■ WORK INSTRUCTIONS
Write down the whole listing below again without changing a word.

########################################

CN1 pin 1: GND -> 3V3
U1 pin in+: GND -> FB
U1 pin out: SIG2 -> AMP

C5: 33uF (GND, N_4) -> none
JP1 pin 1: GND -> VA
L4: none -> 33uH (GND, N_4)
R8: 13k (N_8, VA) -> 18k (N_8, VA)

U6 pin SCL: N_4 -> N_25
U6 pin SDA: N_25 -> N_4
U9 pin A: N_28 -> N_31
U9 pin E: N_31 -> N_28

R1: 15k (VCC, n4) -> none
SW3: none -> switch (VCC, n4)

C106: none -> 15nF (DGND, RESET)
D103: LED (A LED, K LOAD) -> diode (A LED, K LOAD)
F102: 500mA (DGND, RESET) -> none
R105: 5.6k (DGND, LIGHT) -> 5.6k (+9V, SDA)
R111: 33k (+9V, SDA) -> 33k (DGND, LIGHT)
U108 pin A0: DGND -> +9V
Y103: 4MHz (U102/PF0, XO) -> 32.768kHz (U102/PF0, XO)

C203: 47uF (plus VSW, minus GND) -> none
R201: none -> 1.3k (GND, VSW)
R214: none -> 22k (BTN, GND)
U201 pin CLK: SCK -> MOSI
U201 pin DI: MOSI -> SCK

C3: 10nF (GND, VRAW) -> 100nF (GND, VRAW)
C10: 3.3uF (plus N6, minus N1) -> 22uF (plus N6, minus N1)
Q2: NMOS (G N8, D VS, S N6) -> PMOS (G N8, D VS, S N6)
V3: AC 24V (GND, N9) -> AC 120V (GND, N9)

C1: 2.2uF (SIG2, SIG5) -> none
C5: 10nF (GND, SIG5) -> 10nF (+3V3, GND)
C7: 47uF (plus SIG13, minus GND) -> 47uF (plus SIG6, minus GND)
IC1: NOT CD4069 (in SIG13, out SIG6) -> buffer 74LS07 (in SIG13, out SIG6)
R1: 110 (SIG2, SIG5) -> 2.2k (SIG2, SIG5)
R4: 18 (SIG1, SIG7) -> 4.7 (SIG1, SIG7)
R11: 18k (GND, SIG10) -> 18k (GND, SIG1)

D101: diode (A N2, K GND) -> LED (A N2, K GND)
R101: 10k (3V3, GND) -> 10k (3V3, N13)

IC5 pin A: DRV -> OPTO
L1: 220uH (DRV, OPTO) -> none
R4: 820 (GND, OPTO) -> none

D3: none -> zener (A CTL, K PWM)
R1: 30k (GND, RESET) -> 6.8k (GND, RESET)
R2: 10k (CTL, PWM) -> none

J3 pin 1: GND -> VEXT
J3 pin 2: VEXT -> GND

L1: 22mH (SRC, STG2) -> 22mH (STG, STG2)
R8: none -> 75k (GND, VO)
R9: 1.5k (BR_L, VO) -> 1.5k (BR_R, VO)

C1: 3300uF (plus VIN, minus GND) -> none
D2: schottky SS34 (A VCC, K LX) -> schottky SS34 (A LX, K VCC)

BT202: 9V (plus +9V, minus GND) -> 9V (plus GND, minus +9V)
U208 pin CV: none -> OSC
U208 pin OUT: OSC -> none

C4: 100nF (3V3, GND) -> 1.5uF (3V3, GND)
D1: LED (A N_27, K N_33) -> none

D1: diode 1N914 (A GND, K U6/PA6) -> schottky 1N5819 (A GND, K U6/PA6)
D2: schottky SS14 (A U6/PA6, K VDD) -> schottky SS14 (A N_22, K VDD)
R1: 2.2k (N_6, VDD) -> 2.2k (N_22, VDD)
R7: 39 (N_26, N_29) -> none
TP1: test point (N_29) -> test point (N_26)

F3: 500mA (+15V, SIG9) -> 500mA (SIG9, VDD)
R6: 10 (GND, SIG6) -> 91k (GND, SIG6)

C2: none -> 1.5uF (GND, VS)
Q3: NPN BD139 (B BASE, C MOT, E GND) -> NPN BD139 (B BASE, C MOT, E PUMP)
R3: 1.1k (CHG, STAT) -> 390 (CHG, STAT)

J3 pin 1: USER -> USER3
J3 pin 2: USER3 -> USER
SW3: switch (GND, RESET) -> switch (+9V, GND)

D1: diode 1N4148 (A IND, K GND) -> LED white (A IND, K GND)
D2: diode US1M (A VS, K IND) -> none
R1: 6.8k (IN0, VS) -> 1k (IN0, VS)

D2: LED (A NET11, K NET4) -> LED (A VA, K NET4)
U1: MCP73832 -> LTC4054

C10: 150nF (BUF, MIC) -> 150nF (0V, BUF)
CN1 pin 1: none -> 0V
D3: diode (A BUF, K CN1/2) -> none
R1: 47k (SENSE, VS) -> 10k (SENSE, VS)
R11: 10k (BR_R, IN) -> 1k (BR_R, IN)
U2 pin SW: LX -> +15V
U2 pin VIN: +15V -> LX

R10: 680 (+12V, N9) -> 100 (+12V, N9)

########################################

■ YOUR SOLUTION
CN1 pin 1: GND -> 3V3
U1 pin in+: GND -> FB
U1 pin out: SIG2 -> AMP

C5: 33uF (GND, N_4) -> none
JP1 pin 1: GND -> VA
L4: none -> 33uH (GND, N_4)
R8: 13k (N_8, VA) -> 18k (N_8, VA)

U6 pin SCL: N_4 -> N_25
U6 pin SDA: N_25 -> N_4
U9 pin A: N_28 -> N_31
U9 pin E: N_31 -> N_28

R1: 15k (VCC, n4) -> none
SW3: none -> switch (VCC, n4)

C106: none -> 15nF (DGND, RESET)
D103: LED (A LED, K LOAD) -> diode (A LED, K LOAD)
F102: 500mA (DGND, RESET) -> none
R105: 5.6k (DGND, LIGHT) -> 5.6k (+9V, SDA)
R111: 33k (+9V, SDA) -> 33k (DGND, LIGHT)
U108 pin A0: DGND -> +9V
Y103: 4MHz (U102/PF0, XO) -> 32.768kHz (U102/PF0, XO)

C203: 47uF (plus VSW, minus GND) -> none
R201: none -> 1.3k (GND, VSW)
R214: none -> 22k (BTN, GND)
U201 pin CLK: SCK -> MOSI
U201 pin DI: MOSI -> SCK

C3: 10nF (GND, VRAW) -> 100nF (GND, VRAW)
C10: 3.3uF (plus N6, minus N1) -> 22uF (plus N6, minus N1)
Q2: NMOS (G N8, D VS, S N6) -> PMOS (G N8, D VS, S N6)
V3: AC 24V (GND, N9) -> AC 120V (GND, N9)

C1: 2.2uF (SIG2, SIG5) -> none
C5: 10nF (GND, SIG5) -> 10nF (+3V3, GND)
C7: 47uF (plus SIG13, minus GND) -> 47uF (plus SIG6, minus GND)
IC1: NOT CD4069 (in SIG13, out SIG6) -> buffer 74LS07 (in SIG13, out SIG6)
R1: 110 (SIG2, SIG5) -> 2.2k (SIG2, SIG5)
R4: 18 (SIG1, SIG7) -> 4.7 (SIG1, SIG7)
R11: 18k (GND, SIG10) -> 18k (GND, SIG1)

D101: diode (A N2, K GND) -> LED (A N2, K GND)
R101: 10k (3V3, GND) -> 10k (3V3, N13)

IC5 pin A: DRV -> OPTO
L1: 220uH (DRV, OPTO) -> none
R4: 820 (GND, OPTO) -> none

D3: none -> zener (A CTL, K PWM)
R1: 30k (GND, RESET) -> 6.8k (GND, RESET)
R2: 10k (CTL, PWM) -> none

J3 pin 1: GND -> VEXT
J3 pin 2: VEXT -> GND

L1: 22mH (SRC, STG2) -> 22mH (STG, STG2)
R8: none -> 75k (GND, VO)
R9: 1.5k (BR_L, VO) -> 1.5k (BR_R, VO)

C1: 3300uF (plus VIN, minus GND) -> none
D2: schottky SS34 (A VCC, K LX) -> schottky SS34 (A LX, K VCC)

BT202: 9V (plus +9V, minus GND) -> 9V (plus GND, minus +9V)
U208 pin CV: none -> OSC
U208 pin OUT: OSC -> none

C4: 100nF (3V3, GND) -> 1.5uF (3V3, GND)
D1: LED (A N_27, K N_33) -> none

D1: diode 1N914 (A GND, K U6/PA6) -> schottky 1N5819 (A GND, K U6/PA6)
D2: schottky SS14 (A U6/PA6, K VDD) -> schottky SS14 (A N_22, K VDD)
R1: 2.2k (N_6, VDD) -> 2.2k (N_22, VDD)
R7: 39 (N_26, N_29) -> none
TP1: test point (N_29) -> test point (N_26)

F3: 500mA (+15V, SIG9) -> 500mA (SIG9, VDD)
R6: 10 (GND, SIG6) -> 91k (GND, SIG6)

C2: none -> 1.5uF (GND, VS)
Q3: NPN BD139 (B BASE, C MOT, E GND) -> NPN BD139 (B BASE, C MOT, E PUMP)
R3: 1.1k (CHG, STAT) -> 390 (CHG, STAT)

J3 pin 1: USER -> USER3
J3 pin 2: USER3 -> USER
SW3: switch (GND, RESET) -> switch (+9V, GND)

D1: diode 1N4148 (A IND, K GND) -> LED white (A IND, K GND)
D2: diode US1M (A VS, K IND) -> none
R1: 6.8k (IN0, VS) -> 1k (IN0, VS)

D2: LED (A NET11, K NET4) -> LED (A VA, K NET4)
U1: MCP73832 -> LTC4054

C10: 150nF (BUF, MIC) -> 150nF (0V, BUF)
CN1 pin 1: none -> 0V
D3: diode (A BUF, K CN1/2) -> none
R1: 47k (SENSE, VS) -> 10k (SENSE, VS)
R11: 10k (BR_R, IN) -> 1k (BR_R, IN)
U2 pin SW: LX -> +15V
U2 pin VIN: +15V -> LX

R10: 680 (+12V, N9) -> 100 (+12V, N9)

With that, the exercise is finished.